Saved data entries
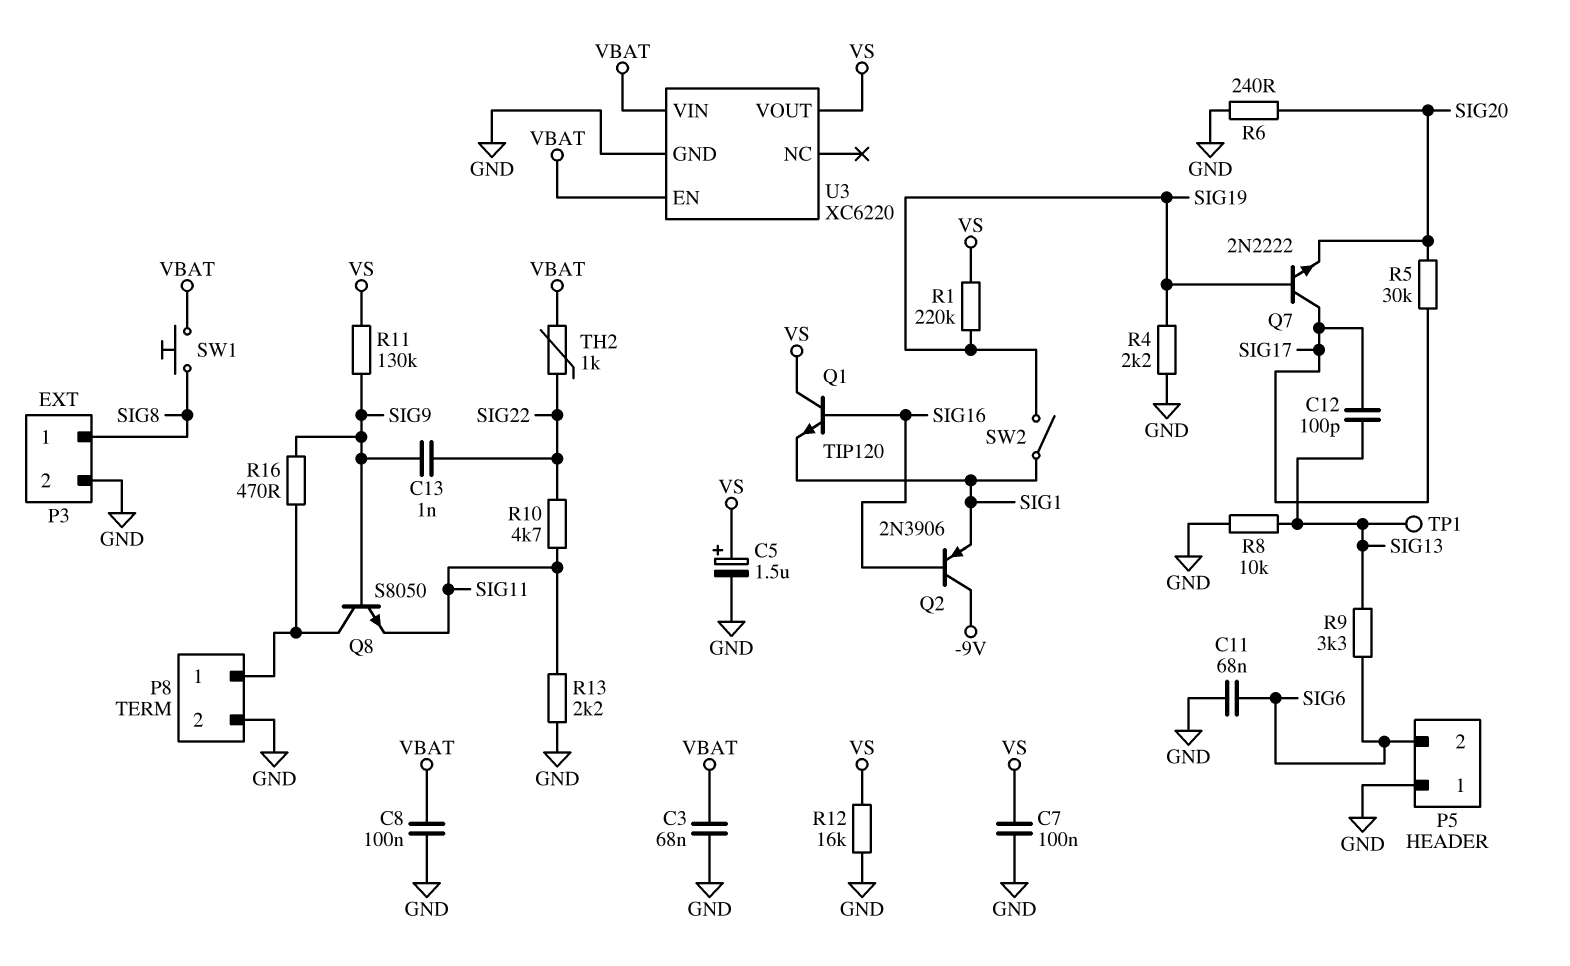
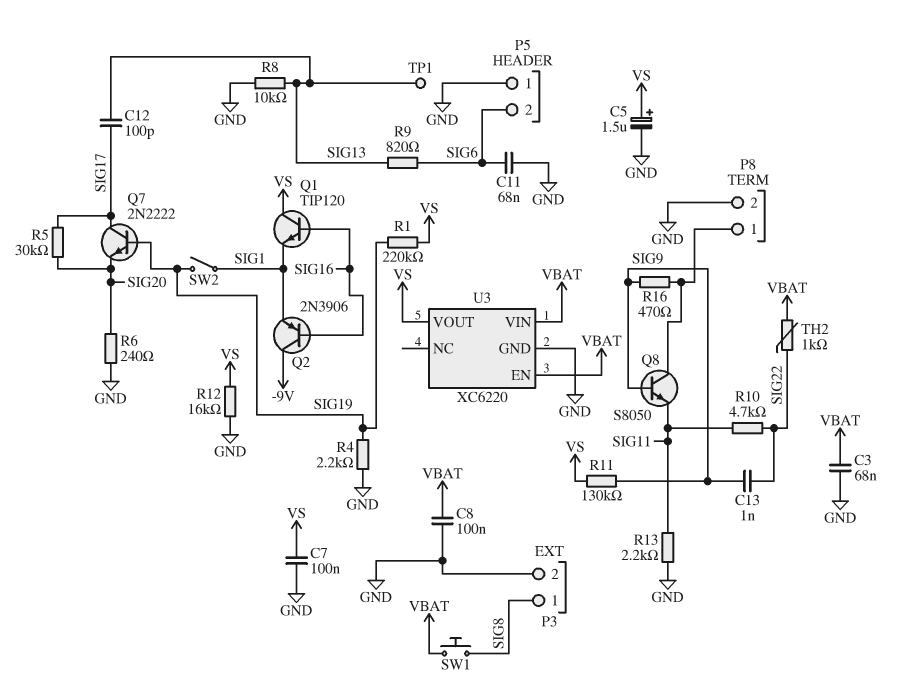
R9: 3.3k (SIG6, SIG13) -> 820 (SIG6, SIG13)

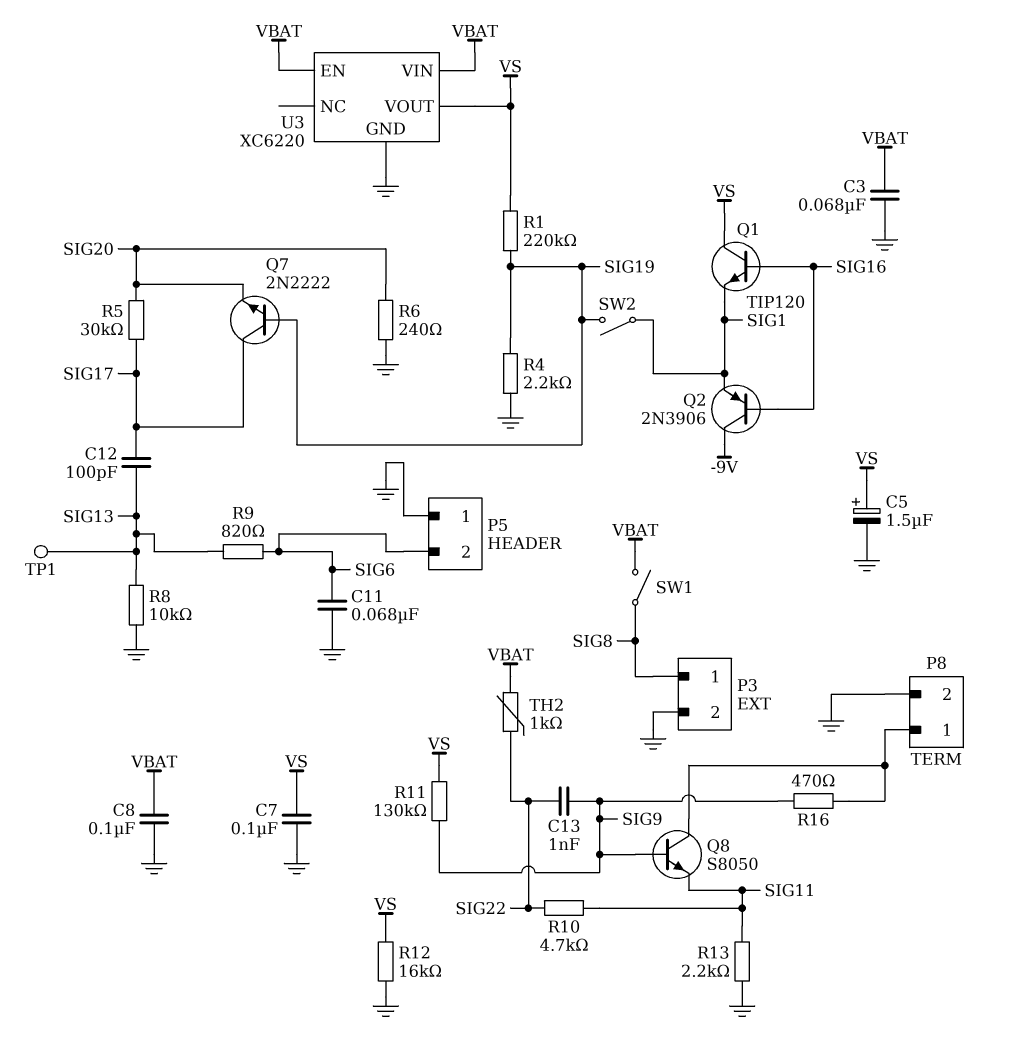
SW1: button (SIG8, VBAT) -> switch (SIG8, VBAT)

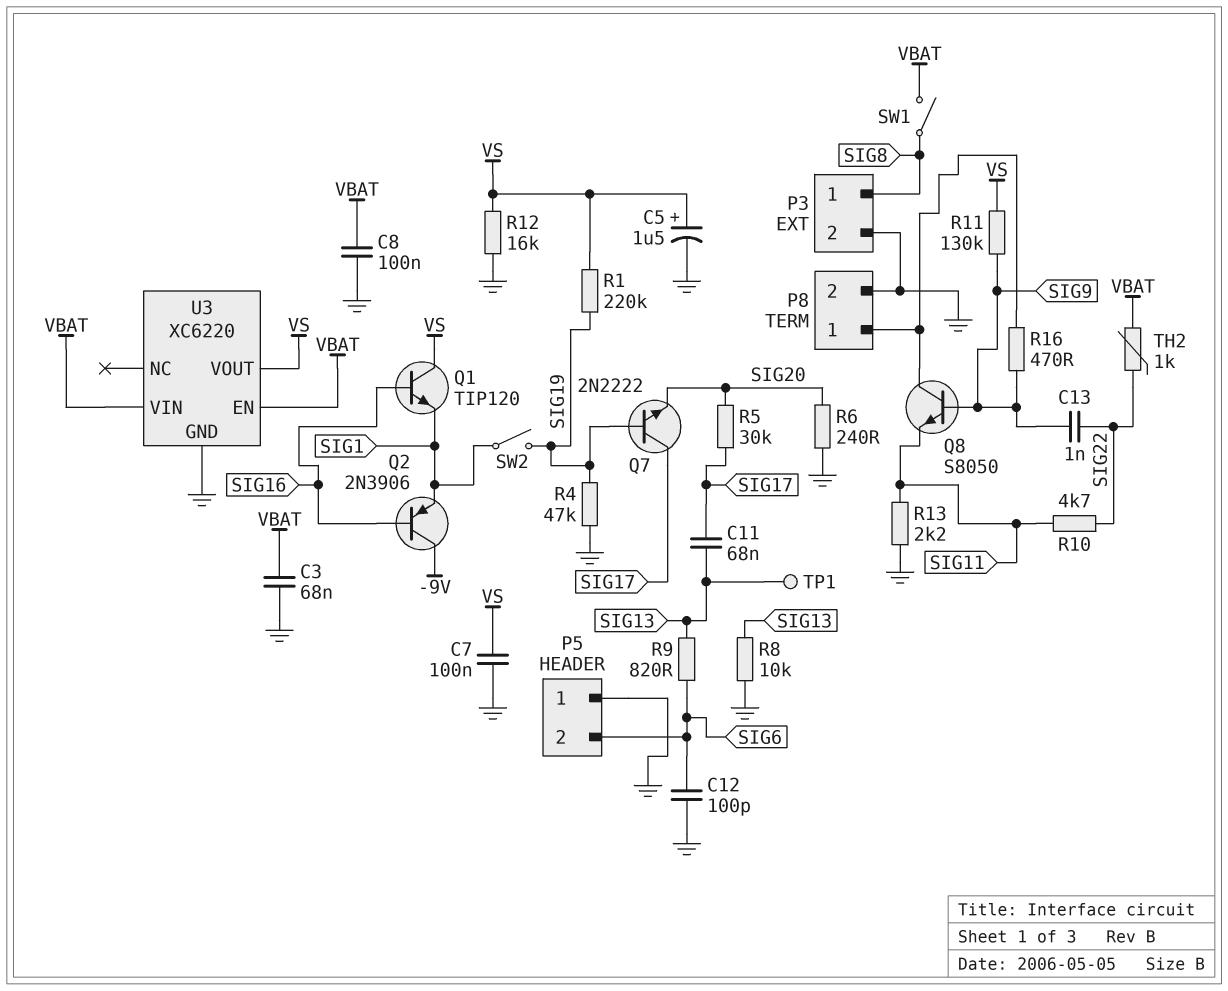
C11: 68nF (GND, SIG6) -> 68nF (SIG13, SIG17)
C12: 100pF (SIG13, SIG17) -> 100pF (GND, SIG6)
R4: 2.2k (GND, SIG19) -> 47k (GND, SIG19)

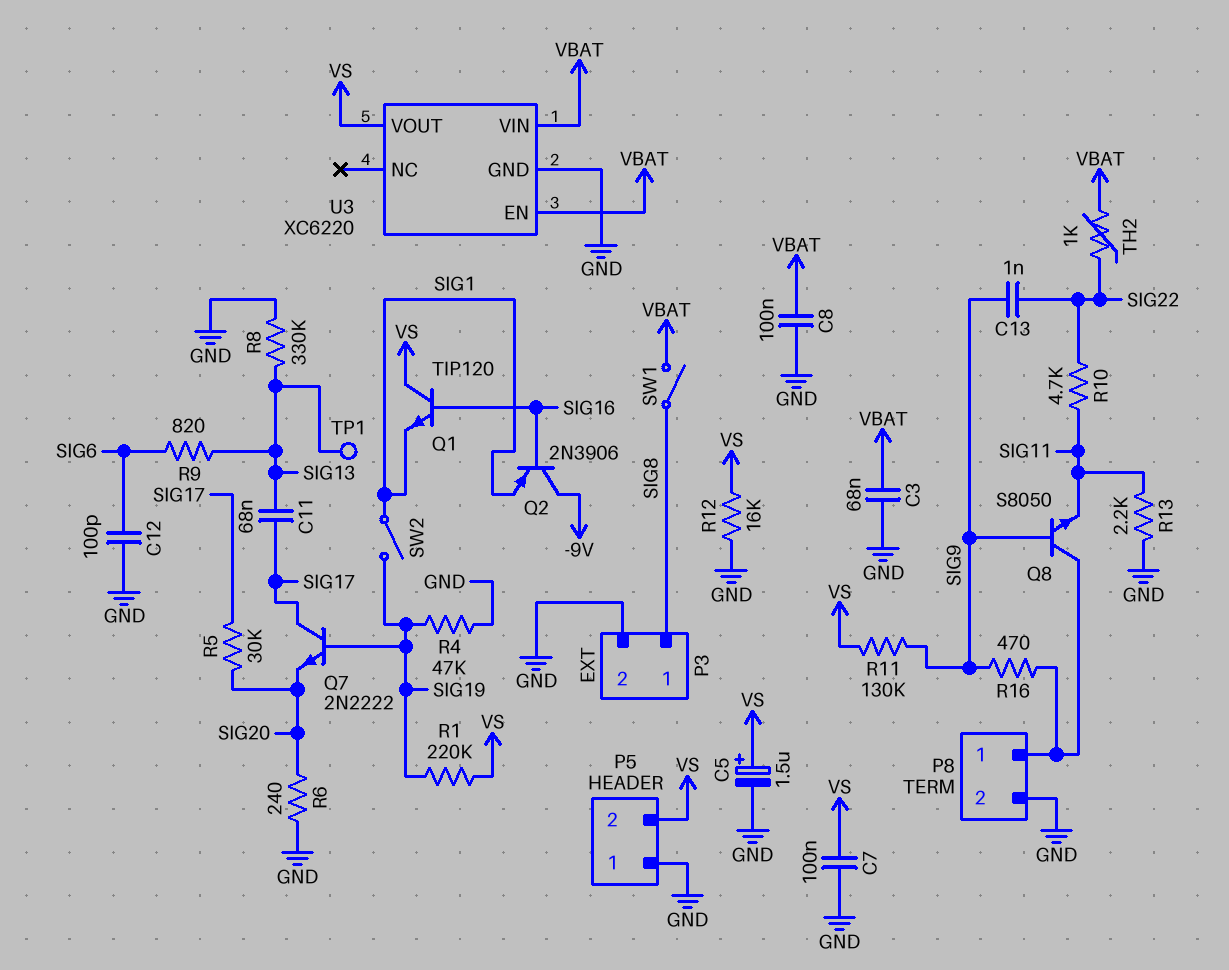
P5 pin 2: SIG6 -> VS
R8: 10k (GND, SIG13) -> 330k (GND, SIG13)

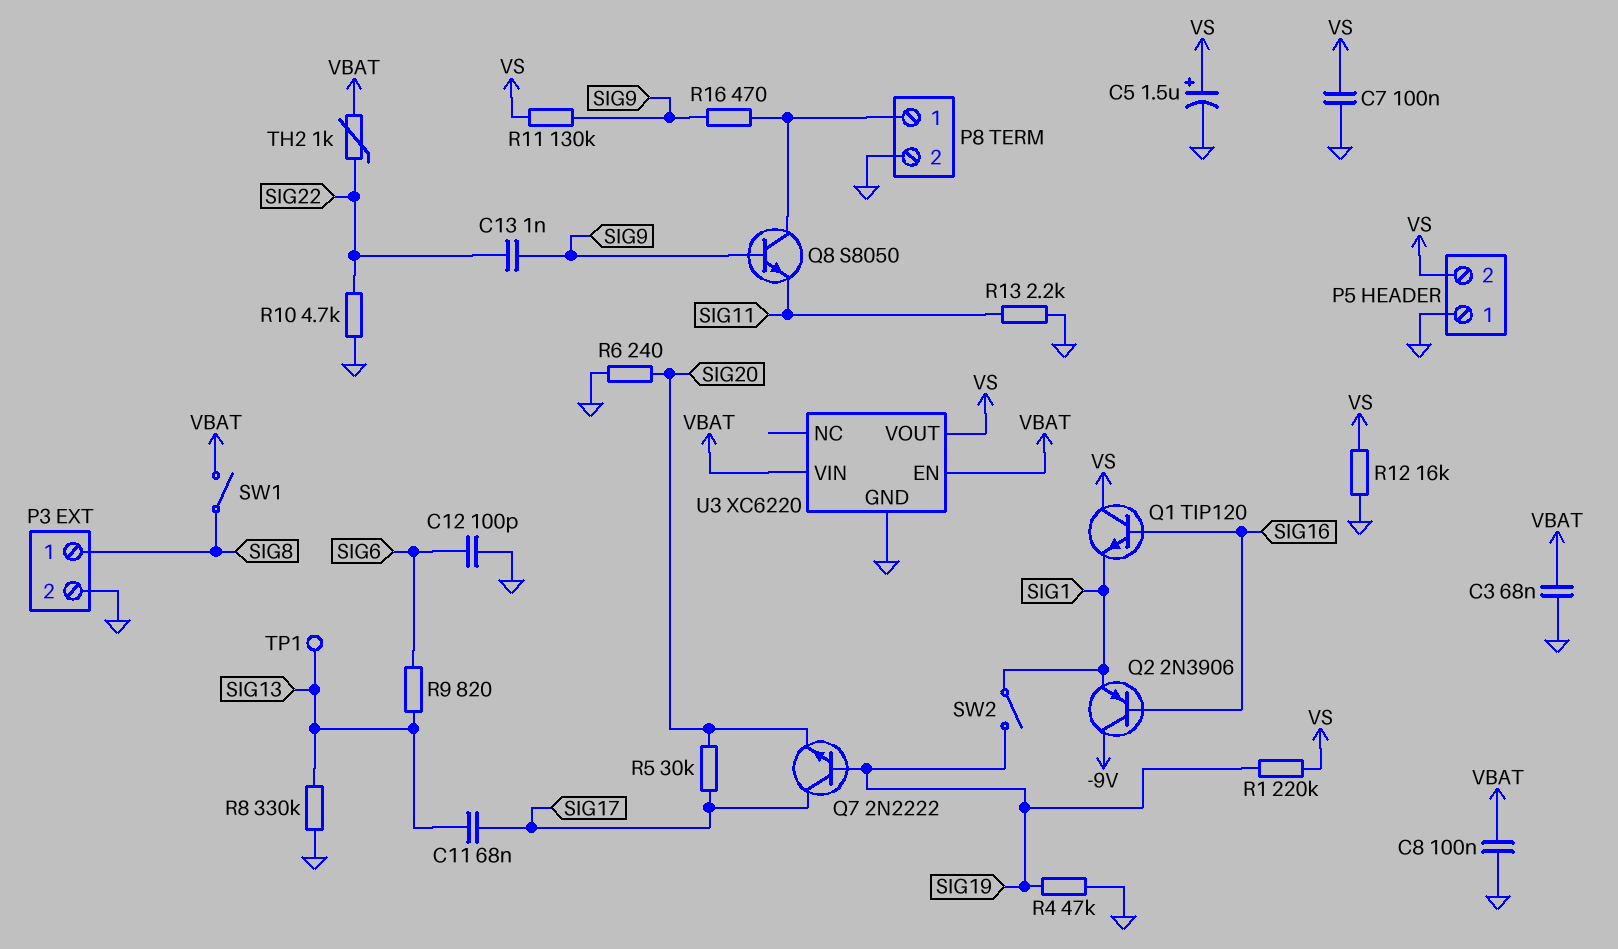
R10: 4.7k (SIG11, SIG22) -> 4.7k (GND, SIG22)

◆ **WHAT IS EXPECTED**
Exact text is required for the lines from the one with "C12: 100pF (SIG13, SIG17)" through the last line of the entries, both included. Omit pictures.

◆ **FINAL ANSWER**
C12: 100pF (SIG13, SIG17) -> 100pF (GND, SIG6)
R4: 2.2k (GND, SIG19) -> 47k (GND, SIG19)

P5 pin 2: SIG6 -> VS
R8: 10k (GND, SIG13) -> 330k (GND, SIG13)

R10: 4.7k (SIG11, SIG22) -> 4.7k (GND, SIG22)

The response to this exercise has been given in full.